Given information ::
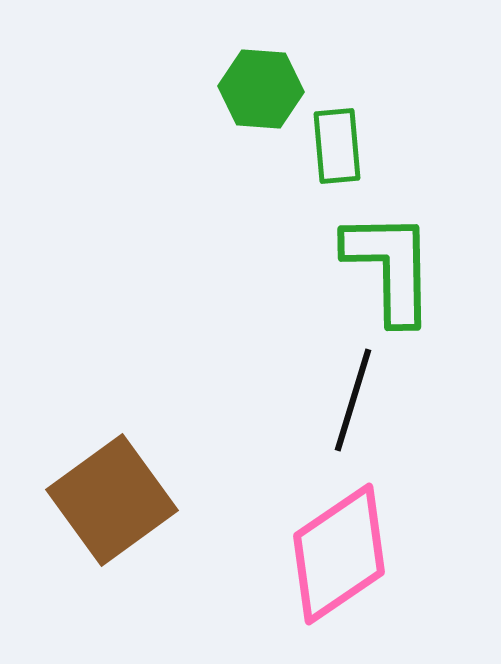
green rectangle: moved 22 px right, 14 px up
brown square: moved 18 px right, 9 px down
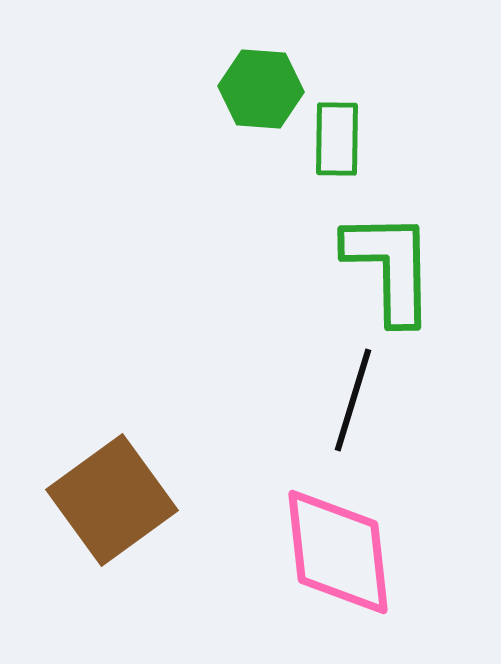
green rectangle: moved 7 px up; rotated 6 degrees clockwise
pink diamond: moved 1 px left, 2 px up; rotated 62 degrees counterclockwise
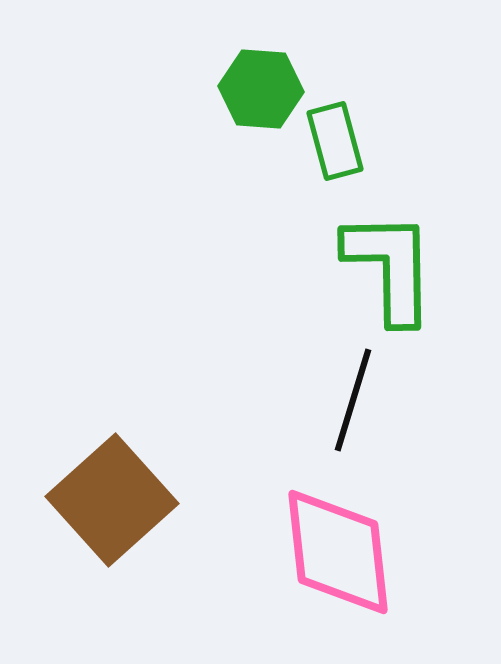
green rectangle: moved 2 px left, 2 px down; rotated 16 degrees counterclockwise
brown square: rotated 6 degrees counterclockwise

Problem details :: Reproduce every line of the data above word for word, leaving the pictures out of your answer.

Exercise solution ::
green rectangle: moved 22 px right, 14 px up
brown square: moved 18 px right, 9 px down
green rectangle: moved 7 px up; rotated 6 degrees clockwise
pink diamond: moved 1 px left, 2 px up; rotated 62 degrees counterclockwise
green rectangle: moved 2 px left, 2 px down; rotated 16 degrees counterclockwise
brown square: rotated 6 degrees counterclockwise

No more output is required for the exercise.